'''
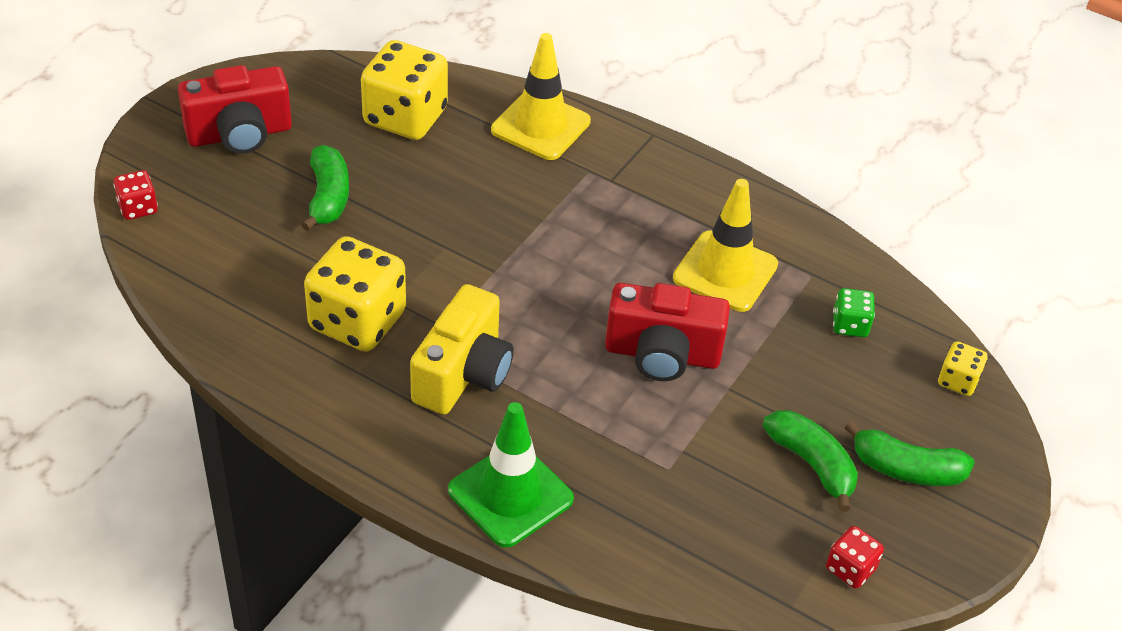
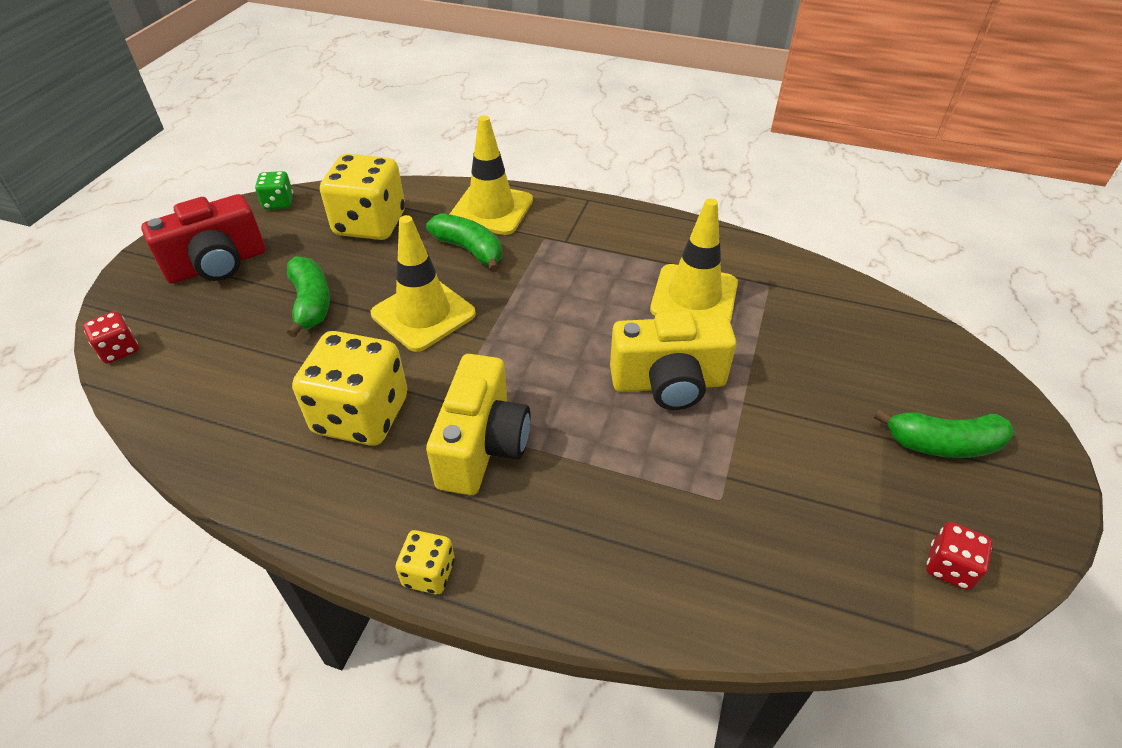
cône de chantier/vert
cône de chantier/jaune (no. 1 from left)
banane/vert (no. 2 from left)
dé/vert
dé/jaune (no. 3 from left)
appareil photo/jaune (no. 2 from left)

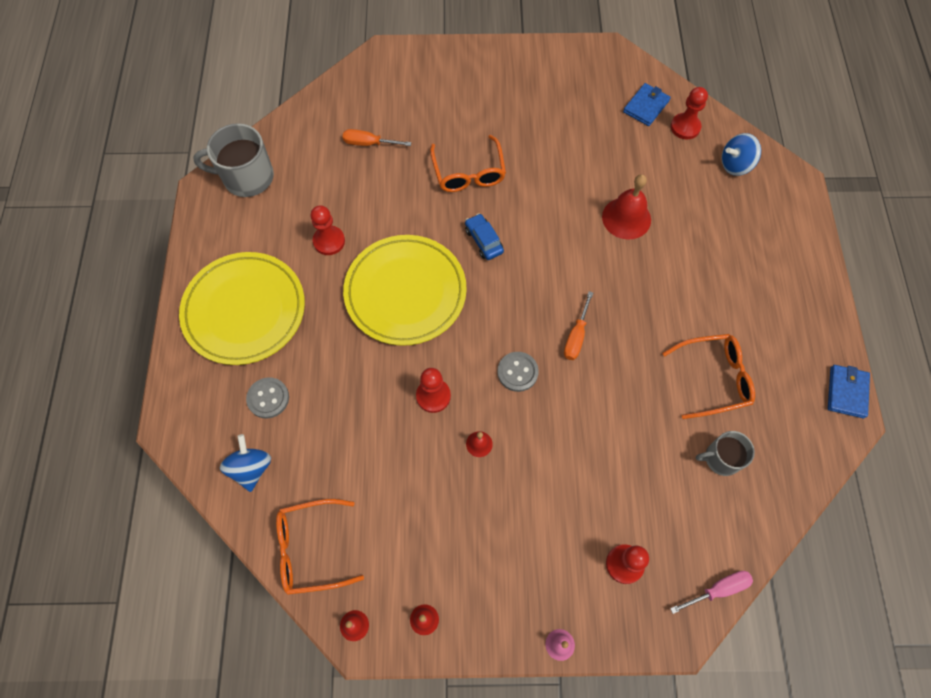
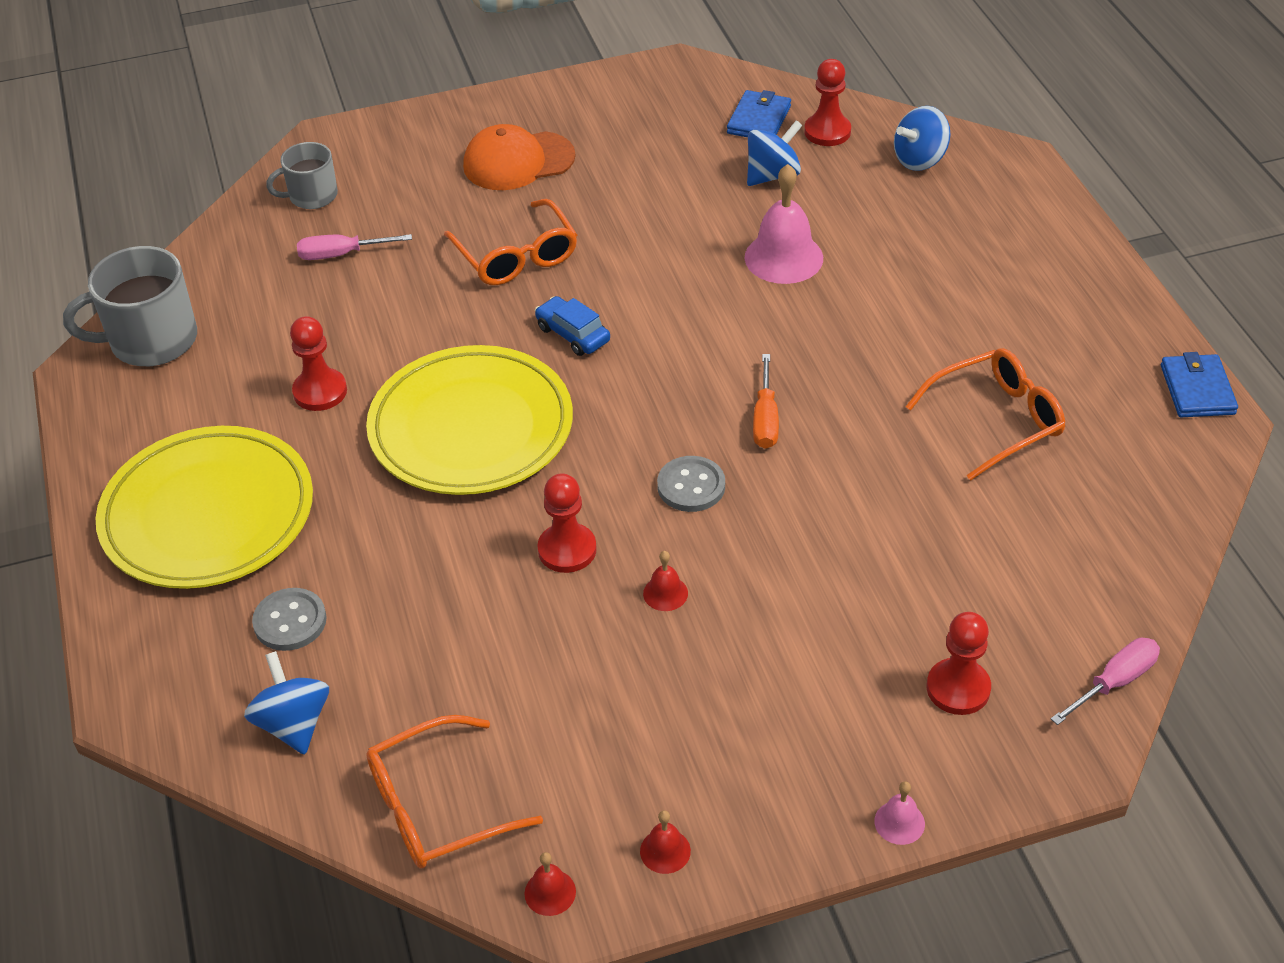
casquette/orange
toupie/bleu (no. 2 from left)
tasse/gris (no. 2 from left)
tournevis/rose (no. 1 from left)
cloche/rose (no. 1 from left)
'''
'''
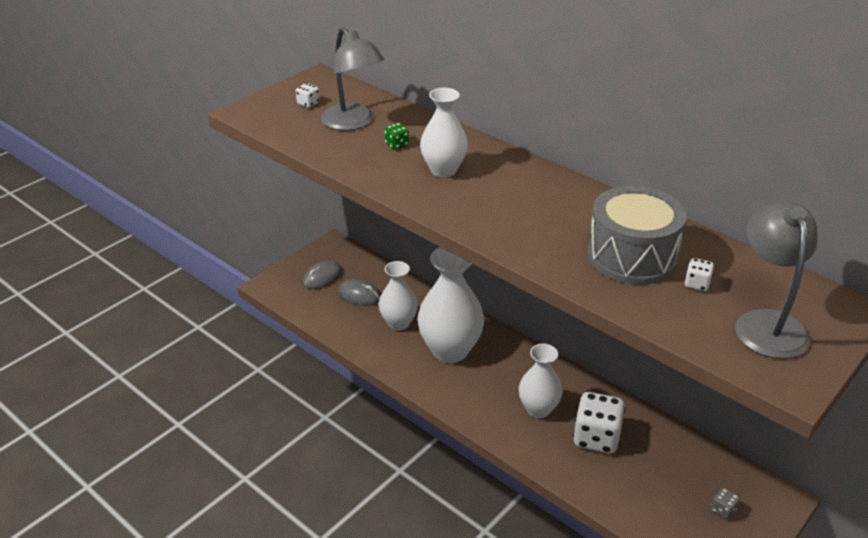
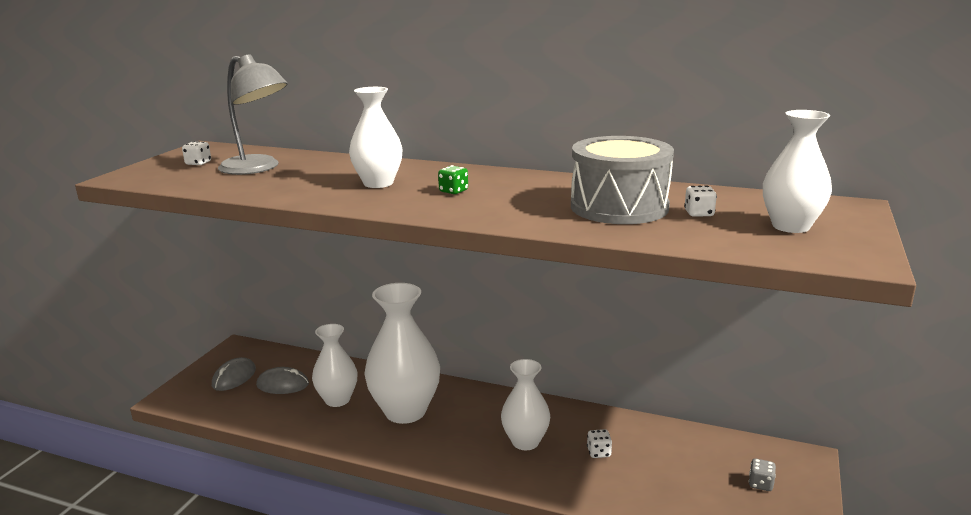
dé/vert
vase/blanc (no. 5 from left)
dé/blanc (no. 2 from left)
'''
# Goal of the exercise
Go through the records above, find every line with the word "chantier", and list those lines.

# Result of the exercise
cône de chantier/vert
cône de chantier/jaune (no. 1 from left)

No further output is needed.